### WHAT THE TASK REQUIRES
After locating "new: alarm clock in emerald (no. 1 from left)" in the listing below, copy that line and each one after it exactly, ending with the line that has "repainted: mobile phone".

### RECORDS FOR PROCESSING

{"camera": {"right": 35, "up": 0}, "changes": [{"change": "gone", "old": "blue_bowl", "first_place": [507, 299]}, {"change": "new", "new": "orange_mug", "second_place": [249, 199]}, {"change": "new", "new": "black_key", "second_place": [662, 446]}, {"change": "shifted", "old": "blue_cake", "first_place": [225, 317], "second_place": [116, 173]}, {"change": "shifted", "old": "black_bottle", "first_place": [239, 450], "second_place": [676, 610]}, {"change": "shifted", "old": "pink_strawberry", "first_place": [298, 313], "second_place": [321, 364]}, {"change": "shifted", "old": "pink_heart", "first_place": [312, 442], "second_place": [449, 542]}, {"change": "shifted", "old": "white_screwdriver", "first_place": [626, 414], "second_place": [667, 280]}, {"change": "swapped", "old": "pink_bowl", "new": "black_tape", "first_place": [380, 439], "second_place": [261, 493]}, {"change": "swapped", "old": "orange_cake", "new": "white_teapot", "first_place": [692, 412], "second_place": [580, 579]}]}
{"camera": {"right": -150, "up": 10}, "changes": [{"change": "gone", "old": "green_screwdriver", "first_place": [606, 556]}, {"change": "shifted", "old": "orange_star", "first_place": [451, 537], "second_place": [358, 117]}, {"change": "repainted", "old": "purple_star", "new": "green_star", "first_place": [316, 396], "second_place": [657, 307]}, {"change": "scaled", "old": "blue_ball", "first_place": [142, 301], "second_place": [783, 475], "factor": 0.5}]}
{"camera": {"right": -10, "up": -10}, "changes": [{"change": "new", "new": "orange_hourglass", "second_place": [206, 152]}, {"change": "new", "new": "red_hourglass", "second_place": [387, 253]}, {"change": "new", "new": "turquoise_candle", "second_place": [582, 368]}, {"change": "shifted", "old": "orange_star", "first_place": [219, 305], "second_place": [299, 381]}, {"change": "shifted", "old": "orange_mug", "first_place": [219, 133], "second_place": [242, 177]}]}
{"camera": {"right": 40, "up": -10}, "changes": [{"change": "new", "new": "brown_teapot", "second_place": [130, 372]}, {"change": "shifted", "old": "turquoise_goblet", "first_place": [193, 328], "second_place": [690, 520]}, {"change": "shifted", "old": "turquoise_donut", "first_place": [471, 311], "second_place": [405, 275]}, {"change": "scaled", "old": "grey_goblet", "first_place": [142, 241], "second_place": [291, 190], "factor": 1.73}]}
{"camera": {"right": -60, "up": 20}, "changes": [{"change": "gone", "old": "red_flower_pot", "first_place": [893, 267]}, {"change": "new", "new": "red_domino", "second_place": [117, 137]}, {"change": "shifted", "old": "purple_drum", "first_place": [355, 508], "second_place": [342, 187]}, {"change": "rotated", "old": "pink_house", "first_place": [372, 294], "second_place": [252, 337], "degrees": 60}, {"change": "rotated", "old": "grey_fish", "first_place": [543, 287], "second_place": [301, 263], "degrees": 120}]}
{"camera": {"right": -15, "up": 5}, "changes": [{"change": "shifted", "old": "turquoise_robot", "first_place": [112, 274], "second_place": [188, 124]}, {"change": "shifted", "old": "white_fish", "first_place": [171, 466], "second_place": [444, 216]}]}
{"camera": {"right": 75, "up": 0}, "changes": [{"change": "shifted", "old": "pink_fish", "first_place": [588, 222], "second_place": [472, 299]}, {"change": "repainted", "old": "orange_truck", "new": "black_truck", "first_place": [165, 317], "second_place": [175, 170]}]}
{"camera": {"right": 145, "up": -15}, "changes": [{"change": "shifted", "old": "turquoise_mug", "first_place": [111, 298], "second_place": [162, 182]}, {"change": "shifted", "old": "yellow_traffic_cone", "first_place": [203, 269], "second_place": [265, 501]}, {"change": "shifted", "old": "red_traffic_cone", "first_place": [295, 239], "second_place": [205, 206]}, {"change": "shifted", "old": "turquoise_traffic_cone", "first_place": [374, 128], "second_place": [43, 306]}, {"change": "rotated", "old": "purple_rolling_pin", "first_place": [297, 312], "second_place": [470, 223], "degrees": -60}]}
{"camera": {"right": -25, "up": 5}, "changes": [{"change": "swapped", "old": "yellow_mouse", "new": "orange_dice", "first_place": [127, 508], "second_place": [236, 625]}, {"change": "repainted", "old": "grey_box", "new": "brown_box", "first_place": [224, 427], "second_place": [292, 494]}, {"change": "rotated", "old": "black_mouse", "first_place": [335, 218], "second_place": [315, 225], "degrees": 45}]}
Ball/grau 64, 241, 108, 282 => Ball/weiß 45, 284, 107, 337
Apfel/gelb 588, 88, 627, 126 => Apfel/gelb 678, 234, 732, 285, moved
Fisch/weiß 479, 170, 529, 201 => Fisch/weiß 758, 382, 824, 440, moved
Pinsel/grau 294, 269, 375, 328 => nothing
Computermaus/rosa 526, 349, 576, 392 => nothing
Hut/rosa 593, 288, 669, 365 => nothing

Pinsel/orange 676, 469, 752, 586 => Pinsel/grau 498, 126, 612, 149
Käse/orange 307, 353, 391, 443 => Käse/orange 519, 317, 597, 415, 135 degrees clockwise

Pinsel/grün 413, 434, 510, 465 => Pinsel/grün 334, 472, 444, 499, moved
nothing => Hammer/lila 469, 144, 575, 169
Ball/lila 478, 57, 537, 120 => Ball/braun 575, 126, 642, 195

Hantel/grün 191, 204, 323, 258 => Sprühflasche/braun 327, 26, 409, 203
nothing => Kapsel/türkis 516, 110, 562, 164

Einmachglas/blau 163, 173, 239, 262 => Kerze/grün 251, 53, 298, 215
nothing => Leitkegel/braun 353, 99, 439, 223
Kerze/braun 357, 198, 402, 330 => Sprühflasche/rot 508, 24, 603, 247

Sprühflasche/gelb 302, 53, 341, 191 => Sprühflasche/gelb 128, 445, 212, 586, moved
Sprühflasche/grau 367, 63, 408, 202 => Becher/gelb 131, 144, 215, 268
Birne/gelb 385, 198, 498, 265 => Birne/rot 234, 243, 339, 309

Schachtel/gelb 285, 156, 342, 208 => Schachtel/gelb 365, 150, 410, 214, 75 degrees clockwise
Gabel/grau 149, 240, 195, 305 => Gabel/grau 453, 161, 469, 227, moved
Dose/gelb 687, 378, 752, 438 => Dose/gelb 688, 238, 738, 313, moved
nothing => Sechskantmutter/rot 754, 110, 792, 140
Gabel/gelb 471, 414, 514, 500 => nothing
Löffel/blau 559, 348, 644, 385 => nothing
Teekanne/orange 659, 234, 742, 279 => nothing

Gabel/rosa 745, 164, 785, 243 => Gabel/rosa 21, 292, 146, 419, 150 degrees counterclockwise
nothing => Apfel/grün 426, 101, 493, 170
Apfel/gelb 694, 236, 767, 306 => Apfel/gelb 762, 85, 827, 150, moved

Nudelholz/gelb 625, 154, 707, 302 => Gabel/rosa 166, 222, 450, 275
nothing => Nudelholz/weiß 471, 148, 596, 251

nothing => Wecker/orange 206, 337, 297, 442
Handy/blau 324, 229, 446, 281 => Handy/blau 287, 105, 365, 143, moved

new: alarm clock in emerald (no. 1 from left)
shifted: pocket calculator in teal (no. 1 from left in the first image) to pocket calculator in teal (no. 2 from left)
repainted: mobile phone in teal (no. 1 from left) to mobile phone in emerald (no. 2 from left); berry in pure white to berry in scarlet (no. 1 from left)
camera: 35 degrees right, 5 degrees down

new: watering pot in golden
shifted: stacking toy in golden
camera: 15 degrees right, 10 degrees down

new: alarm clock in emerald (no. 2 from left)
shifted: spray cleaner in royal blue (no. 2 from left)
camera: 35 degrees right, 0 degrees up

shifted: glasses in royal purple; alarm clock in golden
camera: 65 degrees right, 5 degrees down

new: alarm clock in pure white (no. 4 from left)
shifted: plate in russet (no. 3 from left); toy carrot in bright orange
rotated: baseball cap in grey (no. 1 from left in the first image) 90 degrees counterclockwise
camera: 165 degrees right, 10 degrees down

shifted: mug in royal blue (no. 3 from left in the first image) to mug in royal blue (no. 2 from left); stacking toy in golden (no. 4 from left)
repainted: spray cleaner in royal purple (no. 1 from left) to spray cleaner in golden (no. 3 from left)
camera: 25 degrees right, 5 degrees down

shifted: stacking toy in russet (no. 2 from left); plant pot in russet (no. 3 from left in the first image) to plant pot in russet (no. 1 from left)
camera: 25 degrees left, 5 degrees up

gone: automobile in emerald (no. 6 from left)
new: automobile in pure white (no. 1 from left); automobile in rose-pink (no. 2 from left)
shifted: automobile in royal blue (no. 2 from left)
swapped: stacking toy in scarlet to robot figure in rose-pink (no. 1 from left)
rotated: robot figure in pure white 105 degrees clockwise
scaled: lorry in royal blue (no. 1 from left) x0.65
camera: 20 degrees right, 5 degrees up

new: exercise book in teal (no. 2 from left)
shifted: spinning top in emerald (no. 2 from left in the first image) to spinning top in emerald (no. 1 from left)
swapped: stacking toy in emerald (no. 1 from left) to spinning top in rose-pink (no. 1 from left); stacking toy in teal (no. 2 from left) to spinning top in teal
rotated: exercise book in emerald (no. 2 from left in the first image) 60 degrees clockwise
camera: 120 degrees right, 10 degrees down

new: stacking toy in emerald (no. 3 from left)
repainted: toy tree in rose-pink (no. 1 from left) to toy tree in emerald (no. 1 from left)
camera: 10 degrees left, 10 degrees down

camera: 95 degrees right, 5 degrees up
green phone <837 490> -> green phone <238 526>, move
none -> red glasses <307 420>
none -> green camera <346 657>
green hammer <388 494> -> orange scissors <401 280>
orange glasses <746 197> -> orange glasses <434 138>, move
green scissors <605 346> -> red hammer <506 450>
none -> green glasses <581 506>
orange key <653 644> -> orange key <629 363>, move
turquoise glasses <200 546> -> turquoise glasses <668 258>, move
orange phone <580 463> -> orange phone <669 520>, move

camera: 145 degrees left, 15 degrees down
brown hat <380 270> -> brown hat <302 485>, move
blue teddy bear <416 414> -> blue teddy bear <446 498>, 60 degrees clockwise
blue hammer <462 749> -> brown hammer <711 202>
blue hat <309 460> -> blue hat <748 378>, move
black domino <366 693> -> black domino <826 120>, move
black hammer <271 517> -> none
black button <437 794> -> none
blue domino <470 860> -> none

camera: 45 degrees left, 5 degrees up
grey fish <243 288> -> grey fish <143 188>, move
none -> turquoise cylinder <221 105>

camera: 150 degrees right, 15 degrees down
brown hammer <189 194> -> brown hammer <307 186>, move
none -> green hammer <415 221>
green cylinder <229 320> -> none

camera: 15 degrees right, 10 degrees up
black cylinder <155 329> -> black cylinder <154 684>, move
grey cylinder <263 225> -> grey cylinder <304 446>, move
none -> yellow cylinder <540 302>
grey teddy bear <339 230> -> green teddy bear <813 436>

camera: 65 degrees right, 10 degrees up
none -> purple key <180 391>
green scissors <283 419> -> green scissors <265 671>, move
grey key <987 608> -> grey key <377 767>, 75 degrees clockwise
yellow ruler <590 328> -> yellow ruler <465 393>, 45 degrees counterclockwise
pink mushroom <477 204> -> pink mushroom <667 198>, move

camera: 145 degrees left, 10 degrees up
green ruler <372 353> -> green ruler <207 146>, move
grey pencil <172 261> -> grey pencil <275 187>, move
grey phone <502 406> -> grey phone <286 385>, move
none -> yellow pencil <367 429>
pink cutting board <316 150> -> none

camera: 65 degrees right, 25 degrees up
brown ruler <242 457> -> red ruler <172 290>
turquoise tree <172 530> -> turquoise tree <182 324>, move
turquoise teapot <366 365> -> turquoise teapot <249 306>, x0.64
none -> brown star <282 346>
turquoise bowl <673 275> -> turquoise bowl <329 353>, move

### ANSWER TO THIS PROBLEM
new: alarm clock in emerald (no. 1 from left)
shifted: pocket calculator in teal (no. 1 from left in the first image) to pocket calculator in teal (no. 2 from left)
repainted: mobile phone in teal (no. 1 from left) to mobile phone in emerald (no. 2 from left); berry in pure white to berry in scarlet (no. 1 from left)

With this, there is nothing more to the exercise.